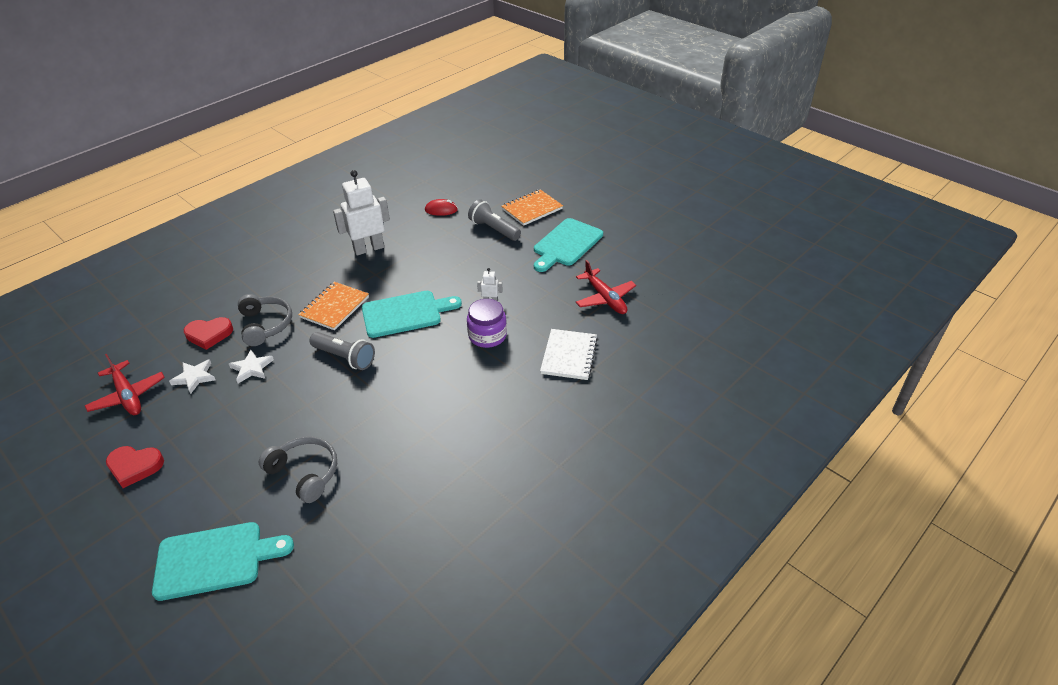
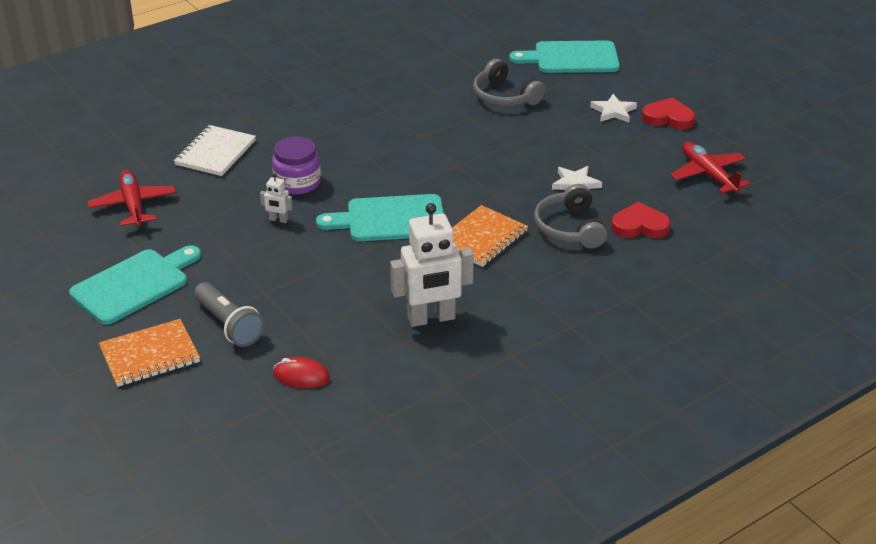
camera: 170 degrees left, 5 degrees down
(194, 377) = (639, 183): white star -> white star (613, 111)
(345, 357) = (468, 181): grey flashlight -> none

| Instructions for the task |
Quote, without any change, each line from the one that contains "(194, 377) = (639, 183): white" through the end of the material.

| Task response |
(194, 377) = (639, 183): white star -> white star (613, 111)
(345, 357) = (468, 181): grey flashlight -> none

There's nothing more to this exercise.